• DATA SHOWN

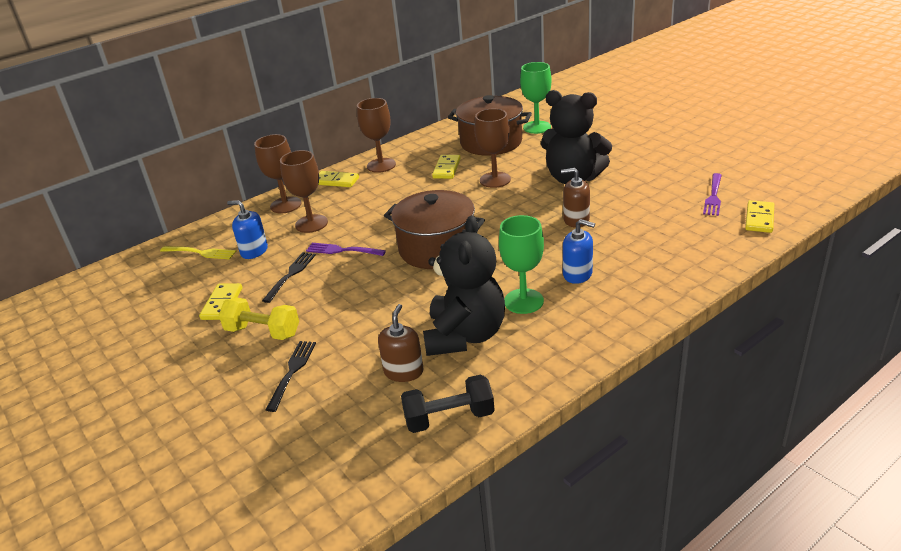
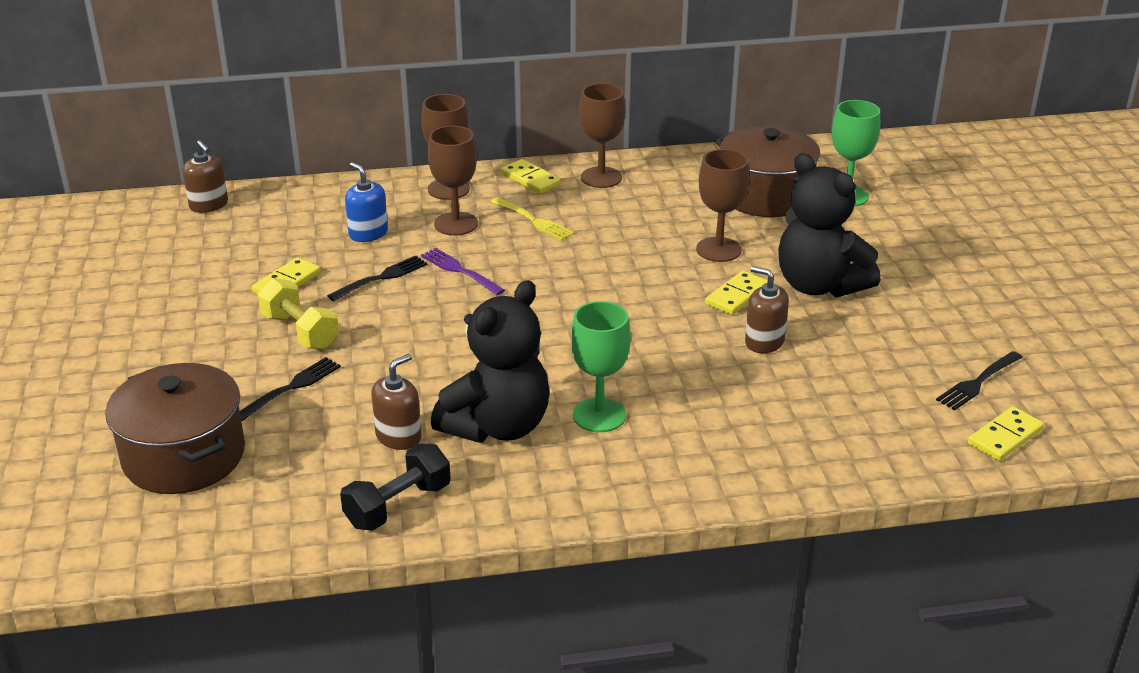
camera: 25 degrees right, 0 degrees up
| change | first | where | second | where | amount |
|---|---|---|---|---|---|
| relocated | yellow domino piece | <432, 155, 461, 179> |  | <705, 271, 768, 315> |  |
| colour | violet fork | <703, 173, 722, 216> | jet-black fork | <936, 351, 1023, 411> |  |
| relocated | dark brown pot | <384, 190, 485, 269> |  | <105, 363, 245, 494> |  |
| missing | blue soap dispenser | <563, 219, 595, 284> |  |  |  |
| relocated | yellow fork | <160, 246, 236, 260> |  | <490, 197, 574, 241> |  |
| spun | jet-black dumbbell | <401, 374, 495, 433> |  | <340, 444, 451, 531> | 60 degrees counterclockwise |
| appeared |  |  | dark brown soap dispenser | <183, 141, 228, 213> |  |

• ASSIGNMENT
Say the number of lines in the entries that have the string "relocated", and only that.

• ANSWER FOR THE TASK
3